Extracted records
------------------------------------------------------------

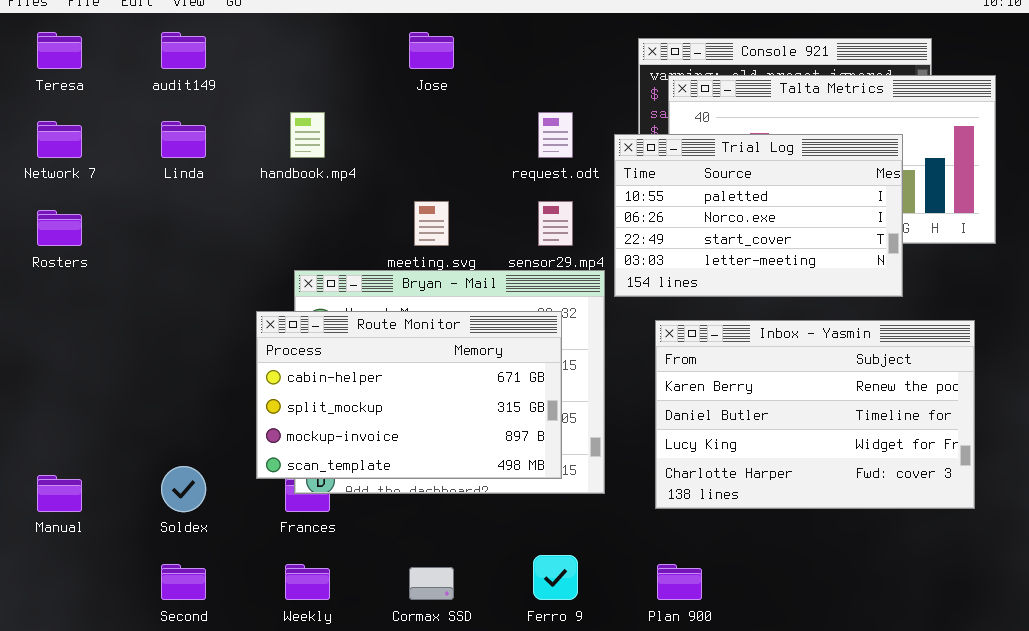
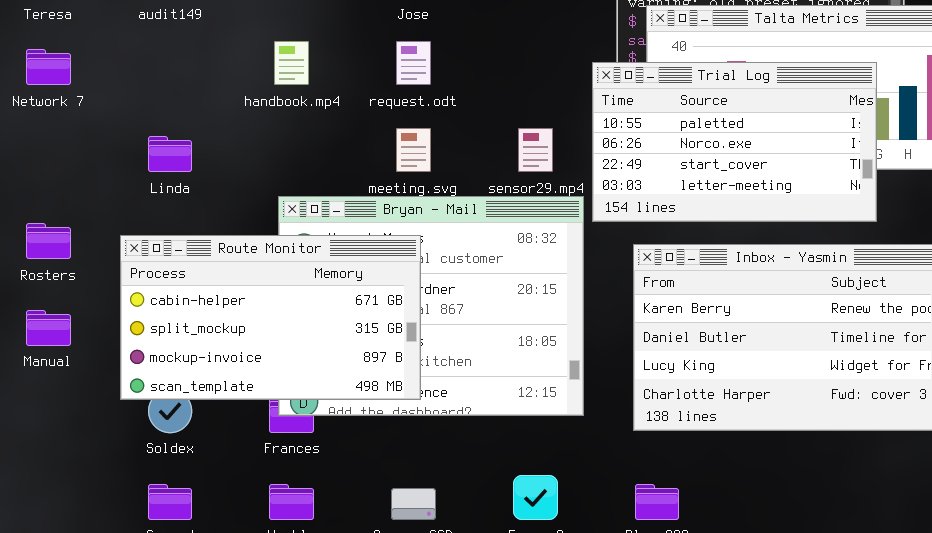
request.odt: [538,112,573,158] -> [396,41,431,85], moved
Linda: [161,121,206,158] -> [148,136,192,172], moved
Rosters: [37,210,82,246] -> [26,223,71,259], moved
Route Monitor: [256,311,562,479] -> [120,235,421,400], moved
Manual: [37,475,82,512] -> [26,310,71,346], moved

------------------------------------------------------------

*Exercise instructions*
From the line containing "Route Monitor: [256,311,562,479]" down to the final line of the data, write out every line exactly; both the first and last of these belong in your answer, and nothing else does.

*Response below*
Route Monitor: [256,311,562,479] -> [120,235,421,400], moved
Manual: [37,475,82,512] -> [26,310,71,346], moved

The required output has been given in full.